EXERCISE:
Give back each entry unchanged, minus pictures.

INPUT DATA:
════════════════════

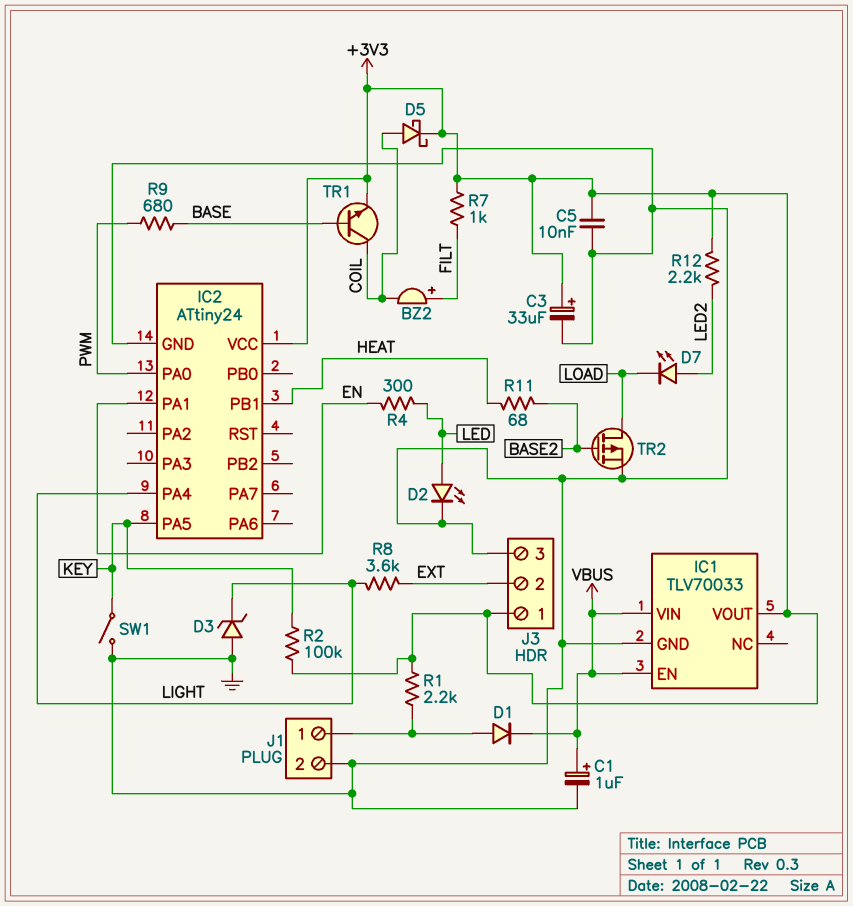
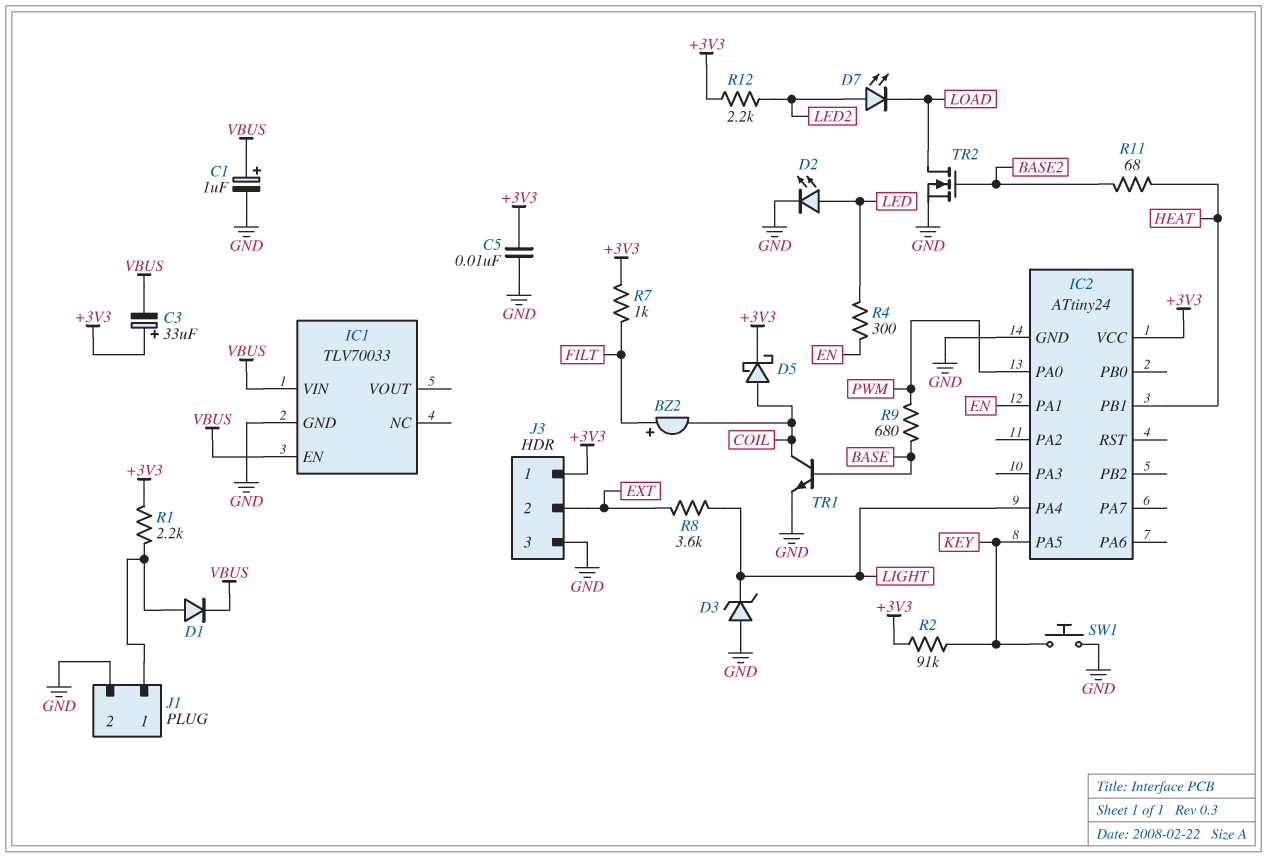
C3: 33uF (plus +3V3, minus GND) -> 33uF (plus +3V3, minus VBUS)
IC1 pin VOUT: +3V3 -> none
R2: 100k (+3V3, KEY) -> 91k (+3V3, KEY)
SW1: switch (GND, KEY) -> button (GND, KEY)
TR1: NPN (B BASE, C COIL, E +3V3) -> NPN (B BASE, C COIL, E GND)
TR2: PMOS (G BASE2, D LOAD, S GND) -> NMOS (G BASE2, D LOAD, S GND)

════════════════════

WORKED SOLUTION:
C3: 33uF (plus +3V3, minus GND) -> 33uF (plus +3V3, minus VBUS)
IC1 pin VOUT: +3V3 -> none
R2: 100k (+3V3, KEY) -> 91k (+3V3, KEY)
SW1: switch (GND, KEY) -> button (GND, KEY)
TR1: NPN (B BASE, C COIL, E +3V3) -> NPN (B BASE, C COIL, E GND)
TR2: PMOS (G BASE2, D LOAD, S GND) -> NMOS (G BASE2, D LOAD, S GND)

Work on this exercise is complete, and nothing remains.